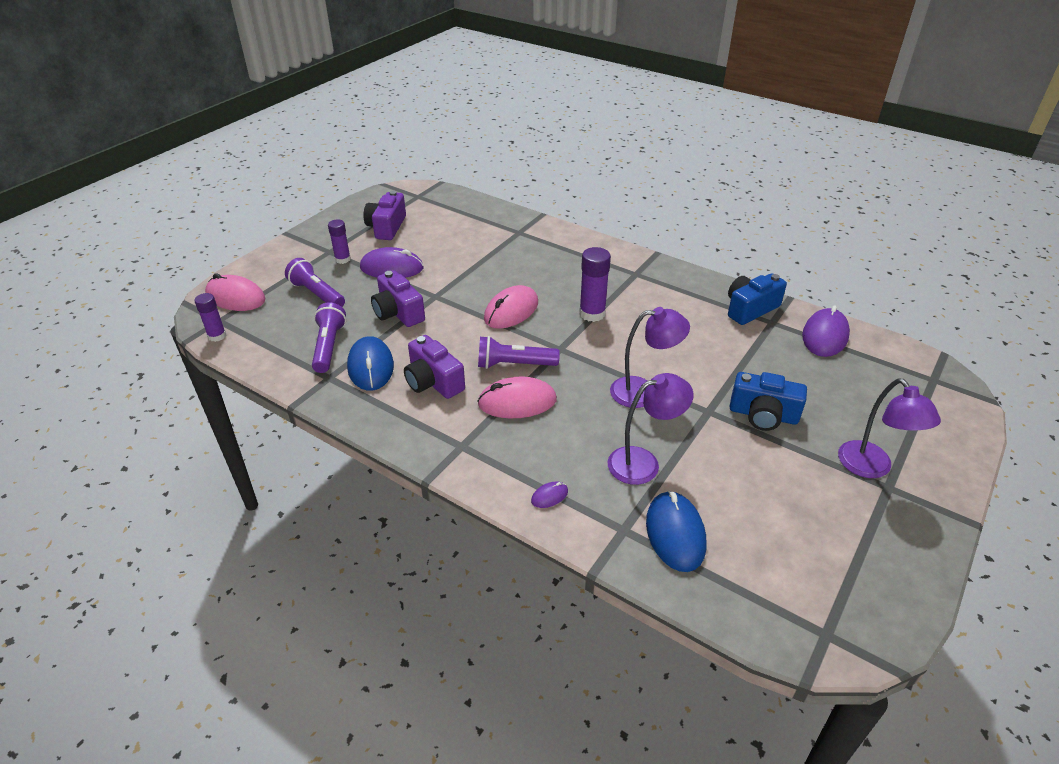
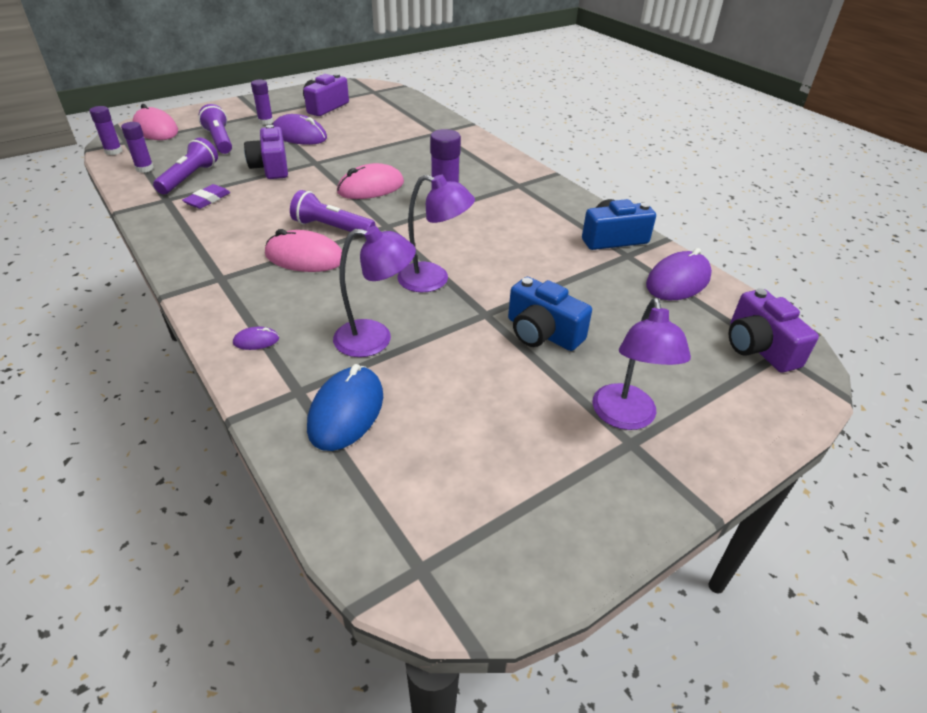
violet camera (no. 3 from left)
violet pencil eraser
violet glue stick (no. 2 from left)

## Task to complete:
Return every line of the listing above that contains "left".

## Response area:
violet camera (no. 3 from left)
violet glue stick (no. 2 from left)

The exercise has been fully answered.